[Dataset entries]
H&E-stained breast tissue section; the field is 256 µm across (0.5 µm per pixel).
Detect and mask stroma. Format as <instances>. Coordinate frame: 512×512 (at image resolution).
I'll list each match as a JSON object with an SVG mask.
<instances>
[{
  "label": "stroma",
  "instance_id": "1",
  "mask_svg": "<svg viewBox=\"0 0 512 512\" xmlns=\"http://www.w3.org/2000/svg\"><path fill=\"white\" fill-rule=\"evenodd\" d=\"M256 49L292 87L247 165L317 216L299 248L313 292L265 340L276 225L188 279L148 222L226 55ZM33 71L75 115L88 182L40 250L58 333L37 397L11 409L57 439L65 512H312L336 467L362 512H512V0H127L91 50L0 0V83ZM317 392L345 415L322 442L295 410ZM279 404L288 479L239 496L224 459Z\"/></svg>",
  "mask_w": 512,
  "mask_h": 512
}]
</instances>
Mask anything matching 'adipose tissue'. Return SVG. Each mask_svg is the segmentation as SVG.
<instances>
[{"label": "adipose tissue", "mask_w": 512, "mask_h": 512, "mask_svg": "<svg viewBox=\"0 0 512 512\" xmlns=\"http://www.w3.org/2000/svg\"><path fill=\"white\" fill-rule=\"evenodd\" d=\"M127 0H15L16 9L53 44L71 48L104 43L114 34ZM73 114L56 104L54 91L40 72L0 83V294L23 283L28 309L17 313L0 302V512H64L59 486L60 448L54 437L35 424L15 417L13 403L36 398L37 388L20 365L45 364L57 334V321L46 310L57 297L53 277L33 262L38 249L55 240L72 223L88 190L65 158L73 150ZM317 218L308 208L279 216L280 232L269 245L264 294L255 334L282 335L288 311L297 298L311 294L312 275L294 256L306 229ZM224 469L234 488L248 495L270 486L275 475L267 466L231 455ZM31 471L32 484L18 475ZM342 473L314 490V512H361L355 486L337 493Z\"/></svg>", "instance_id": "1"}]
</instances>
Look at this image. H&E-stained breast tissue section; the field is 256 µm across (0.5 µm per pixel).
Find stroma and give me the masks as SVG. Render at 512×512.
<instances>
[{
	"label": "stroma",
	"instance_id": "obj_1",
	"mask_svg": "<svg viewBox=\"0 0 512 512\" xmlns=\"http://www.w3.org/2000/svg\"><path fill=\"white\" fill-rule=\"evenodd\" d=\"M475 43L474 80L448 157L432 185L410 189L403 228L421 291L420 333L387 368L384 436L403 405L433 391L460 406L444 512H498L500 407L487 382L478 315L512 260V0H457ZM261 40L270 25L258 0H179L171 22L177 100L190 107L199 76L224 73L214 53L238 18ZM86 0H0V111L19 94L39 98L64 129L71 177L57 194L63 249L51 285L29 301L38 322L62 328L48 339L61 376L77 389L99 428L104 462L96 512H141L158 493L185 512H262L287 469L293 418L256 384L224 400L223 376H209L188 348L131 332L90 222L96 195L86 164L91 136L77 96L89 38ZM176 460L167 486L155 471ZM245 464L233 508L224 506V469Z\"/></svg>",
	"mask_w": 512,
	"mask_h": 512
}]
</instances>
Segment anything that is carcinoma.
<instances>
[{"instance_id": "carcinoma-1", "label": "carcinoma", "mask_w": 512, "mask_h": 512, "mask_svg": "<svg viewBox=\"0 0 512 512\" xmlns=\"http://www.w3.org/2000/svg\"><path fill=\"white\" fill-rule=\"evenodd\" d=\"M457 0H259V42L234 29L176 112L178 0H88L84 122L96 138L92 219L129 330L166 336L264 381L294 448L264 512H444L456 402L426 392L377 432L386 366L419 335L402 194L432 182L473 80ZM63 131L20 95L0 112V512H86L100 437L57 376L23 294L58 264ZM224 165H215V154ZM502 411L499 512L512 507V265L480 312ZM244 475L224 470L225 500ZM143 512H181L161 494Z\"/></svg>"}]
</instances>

EXERCISE INSTRUCTIONS ▸ Above are some records; extract every one of them exactly.

COMPLETED EXERCISE ▸
H&E-stained breast tissue section; the field is 256 µm across (0.5 µm per pixel).
Detect and mask stroma. Format as <instances>. Coordinate frame: 512×512 (at image resolution).
I'll list each match as a JSON object with an SVG mask.
<instances>
[{
  "label": "stroma",
  "instance_id": "1",
  "mask_svg": "<svg viewBox=\"0 0 512 512\" xmlns=\"http://www.w3.org/2000/svg\"><path fill=\"white\" fill-rule=\"evenodd\" d=\"M256 49L292 87L247 165L317 216L299 248L313 292L265 340L276 225L188 279L148 222L226 55ZM33 71L75 115L88 182L40 250L58 333L37 397L11 409L57 439L65 512H312L336 467L362 512H512V0H127L91 50L0 0V83ZM317 392L345 415L322 442L295 410ZM279 404L288 479L239 496L224 459Z\"/></svg>",
  "mask_w": 512,
  "mask_h": 512
}]
</instances>
Mask anything matching 'adipose tissue'. Return SVG. Each mask_svg is the segmentation as SVG.
<instances>
[{"label": "adipose tissue", "mask_w": 512, "mask_h": 512, "mask_svg": "<svg viewBox=\"0 0 512 512\" xmlns=\"http://www.w3.org/2000/svg\"><path fill=\"white\" fill-rule=\"evenodd\" d=\"M127 0H15L16 9L53 44L71 48L104 43L114 34ZM73 114L56 104L54 91L40 72L0 83V294L23 283L28 309L17 313L0 302V512H64L59 486L60 448L54 437L35 424L15 417L13 403L36 398L37 388L20 365L45 364L57 334V321L46 310L57 297L53 277L33 262L38 249L55 240L72 223L88 190L65 158L73 150ZM317 218L308 208L279 216L280 232L269 245L264 294L255 334L282 335L288 311L297 298L311 294L312 275L294 256L306 229ZM224 469L234 488L248 495L270 486L275 475L267 466L231 455ZM31 471L32 484L18 475ZM342 473L314 490V512H361L355 486L337 493Z\"/></svg>", "instance_id": "1"}]
</instances>
Look at this image. H&E-stained breast tissue section; the field is 256 µm across (0.5 µm per pixel).
Find stroma and give me the masks as SVG. Render at 512×512.
<instances>
[{
	"label": "stroma",
	"instance_id": "obj_1",
	"mask_svg": "<svg viewBox=\"0 0 512 512\" xmlns=\"http://www.w3.org/2000/svg\"><path fill=\"white\" fill-rule=\"evenodd\" d=\"M475 43L474 80L448 157L432 185L410 189L403 228L421 291L420 333L387 368L384 436L403 405L433 391L460 406L444 512H498L500 407L487 382L478 315L512 260V0H457ZM261 40L270 25L258 0H179L171 22L177 100L190 107L199 76L224 73L214 53L238 18ZM86 0H0V111L19 94L39 98L64 129L71 177L57 194L63 249L51 285L29 301L38 322L62 328L48 339L61 376L77 389L99 428L104 462L96 512H141L158 493L185 512H262L287 469L293 418L256 384L224 400L223 376H209L188 348L131 332L90 222L96 195L86 164L91 136L77 96L89 38ZM176 460L167 486L155 471ZM245 464L233 508L224 506V469Z\"/></svg>",
	"mask_w": 512,
	"mask_h": 512
}]
</instances>
Segment anything that is carcinoma.
<instances>
[{"instance_id": "carcinoma-1", "label": "carcinoma", "mask_w": 512, "mask_h": 512, "mask_svg": "<svg viewBox=\"0 0 512 512\" xmlns=\"http://www.w3.org/2000/svg\"><path fill=\"white\" fill-rule=\"evenodd\" d=\"M457 0H259V42L234 29L176 112L178 0H88L84 122L96 138L92 219L129 330L166 336L264 381L294 448L264 512H444L456 402L426 392L377 432L386 366L419 335L402 194L432 182L473 80ZM63 131L20 95L0 112V512H86L100 437L57 376L23 294L58 264ZM224 165H215V154ZM502 411L499 512L512 507V265L480 312ZM244 475L224 470L225 500ZM143 512H181L161 494Z\"/></svg>"}]
</instances>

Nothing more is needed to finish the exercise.